- _Assignment_
Write out every line from the listing below where the string "right" is found.

- _Task material_
──────────────────────────────
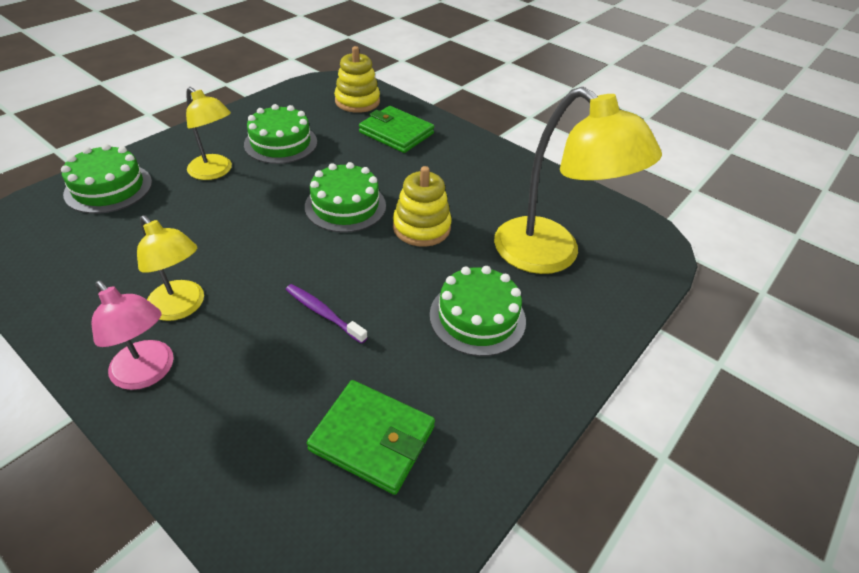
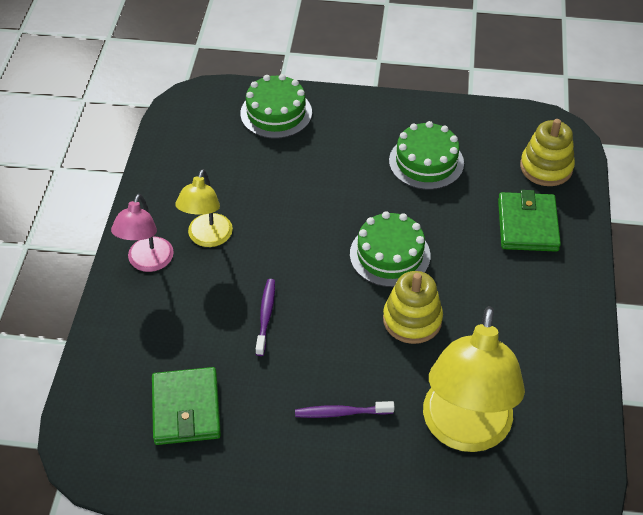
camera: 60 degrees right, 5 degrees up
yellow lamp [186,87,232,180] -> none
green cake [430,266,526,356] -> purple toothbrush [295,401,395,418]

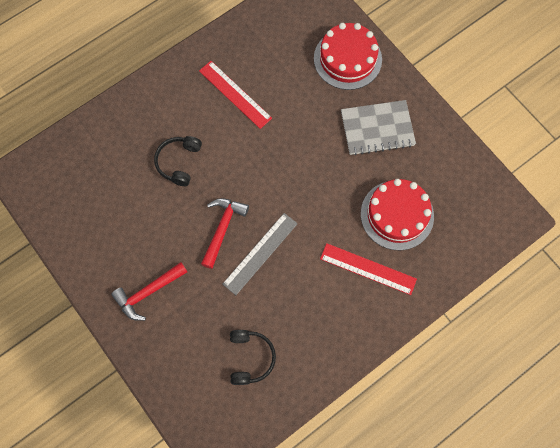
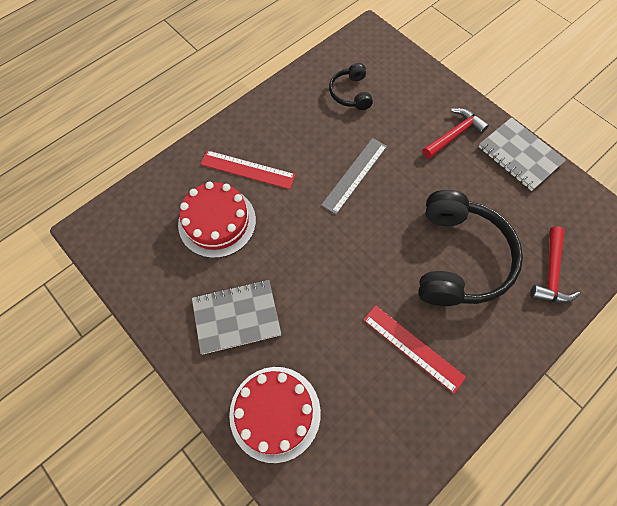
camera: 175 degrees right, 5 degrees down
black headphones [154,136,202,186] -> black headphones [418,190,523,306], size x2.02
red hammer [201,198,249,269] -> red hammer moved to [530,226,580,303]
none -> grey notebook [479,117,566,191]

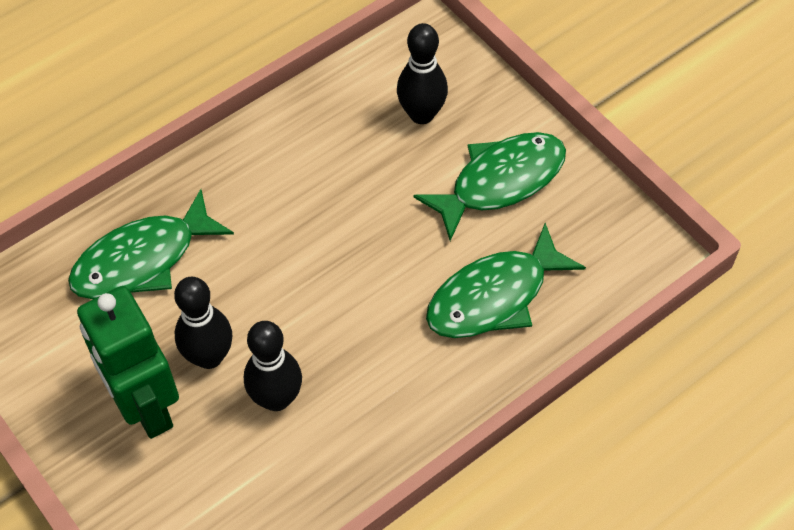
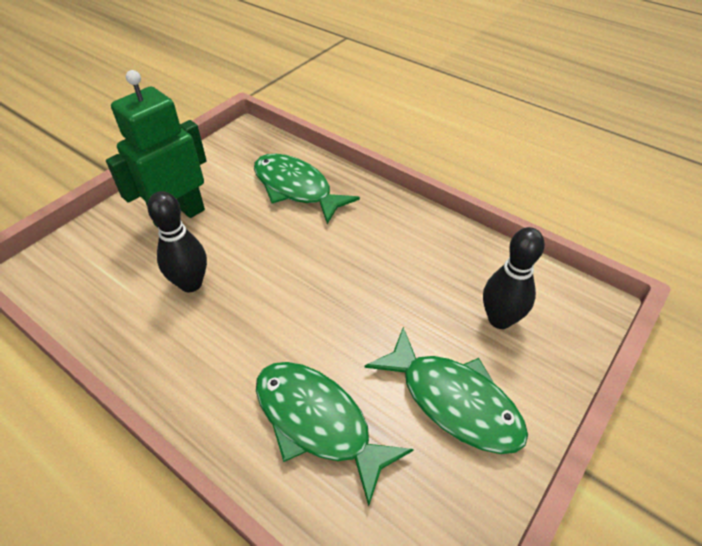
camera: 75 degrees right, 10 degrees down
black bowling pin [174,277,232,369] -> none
──────────────────────────────
- _Exercise answer_
camera: 60 degrees right, 5 degrees up
camera: 175 degrees right, 5 degrees down
camera: 75 degrees right, 10 degrees down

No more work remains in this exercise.